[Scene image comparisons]
□ □ □ □ □ □ □
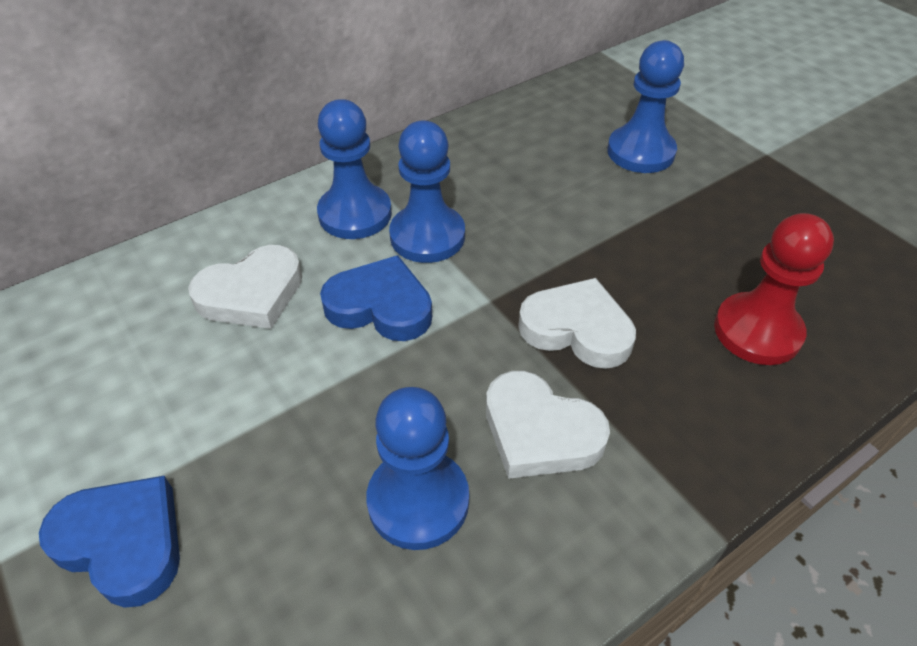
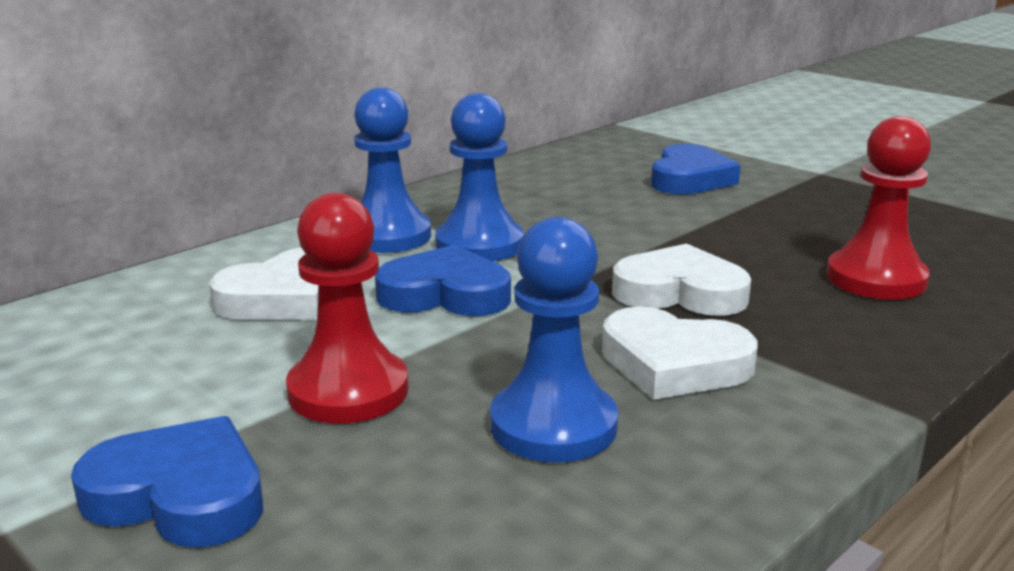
camera: 10 degrees left, 25 degrees down
(272, 430) = (348, 391): none -> red pawn
(640, 152) = (689, 179): blue pawn -> blue heart

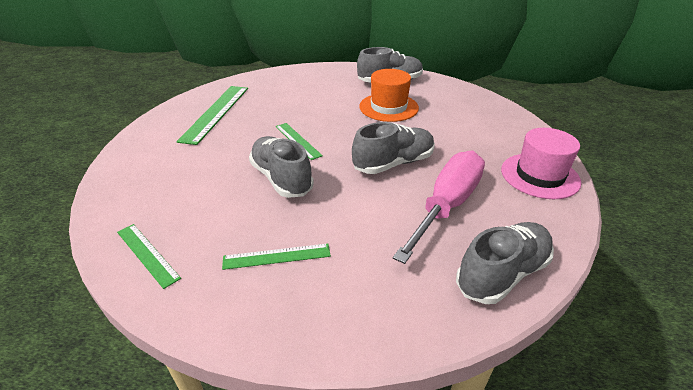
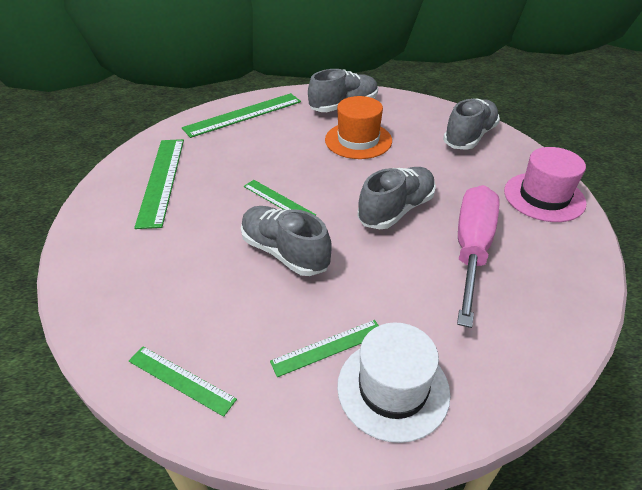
camera: 15 degrees left, 5 degrees up
(304, 77) = (243, 115): none -> green ruler
(314, 301) = (393, 388): none -> white hat
(502, 274) = (555, 313): grey shoe -> grey shoe (469, 137)

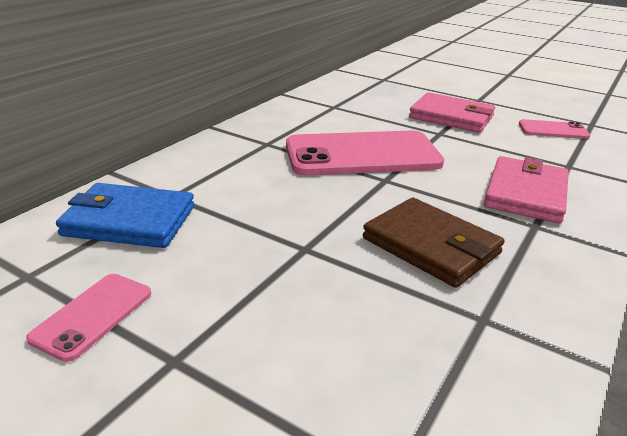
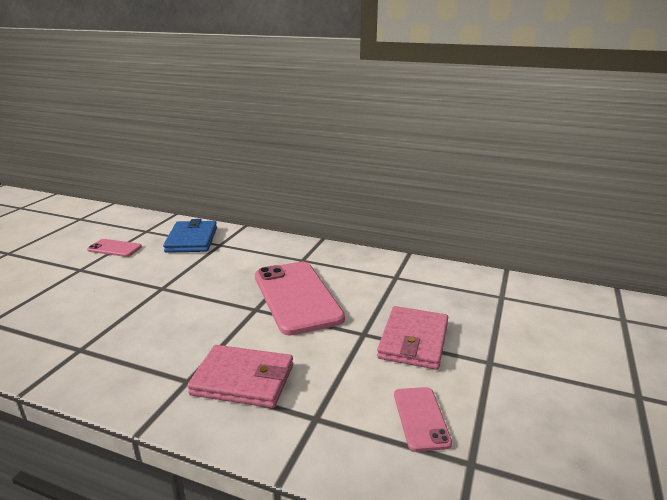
camera: 80 degrees right, 5 degrees down
(431, 246) = (160, 330): brown wallet -> none

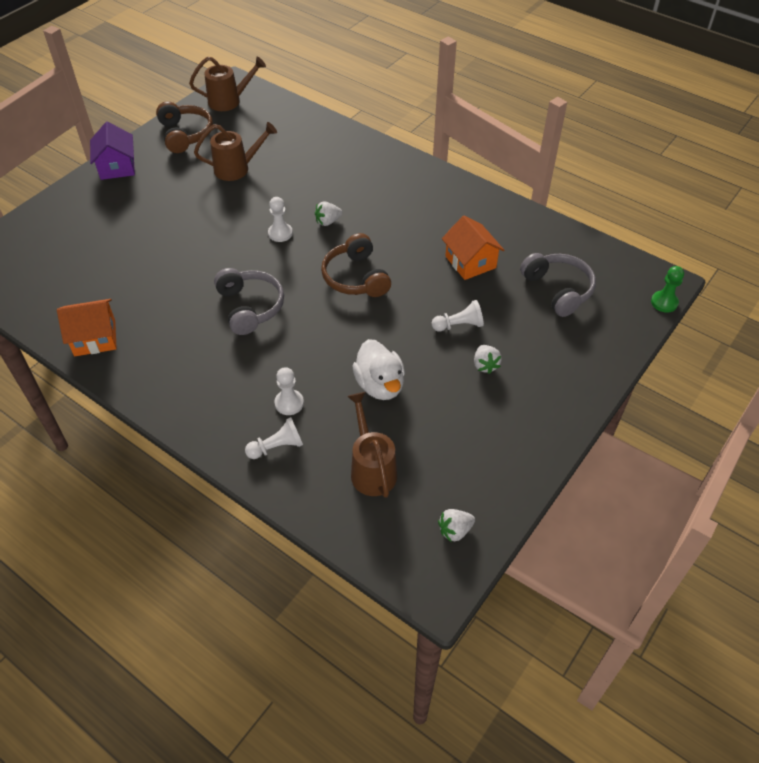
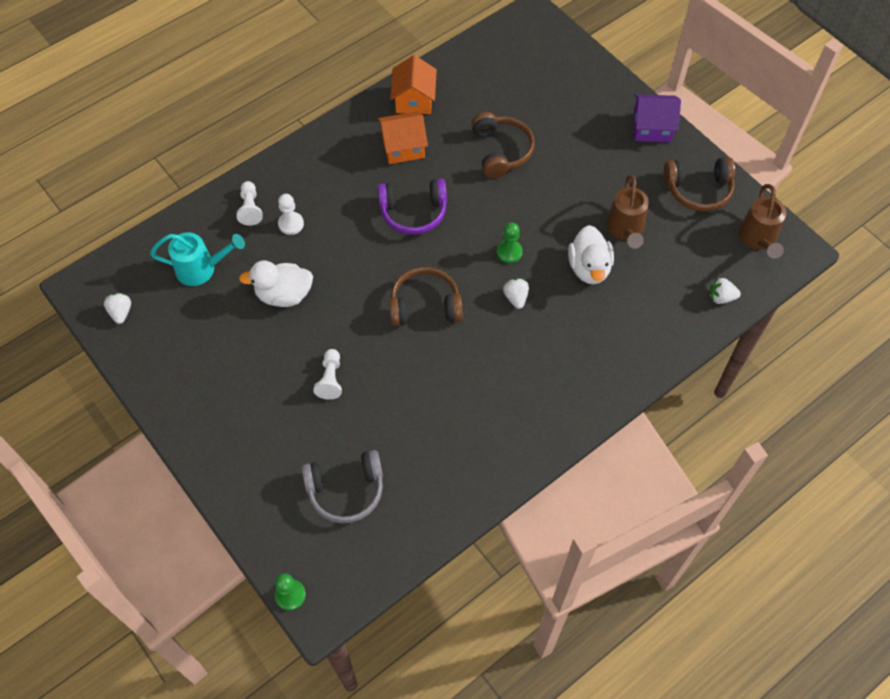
camera: 105 degrees right, 10 degrees up
(159, 258) = (501, 151): none -> brown headphones
(250, 307) = (413, 212): grey headphones -> purple headphones
(280, 233) = (509, 252): white pawn -> green pawn
(283, 184) = (589, 268): none -> white duck
(371, 468) = (202, 269): brown watering can -> turquoise watering can
(470, 262) = (414, 417): orange house -> orange house (403, 147)
(485, 365) = (273, 386): white strawberry -> white strawberry (721, 297)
□ □ □ □ □ □ □
__PROBLEM TO SOLVE__
In the records above, find each line with the string "none" and list it.

__ANSWER BELOW__
(272, 430) = (348, 391): none -> red pawn
(304, 77) = (243, 115): none -> green ruler
(314, 301) = (393, 388): none -> white hat
(431, 246) = (160, 330): brown wallet -> none
(159, 258) = (501, 151): none -> brown headphones
(283, 184) = (589, 268): none -> white duck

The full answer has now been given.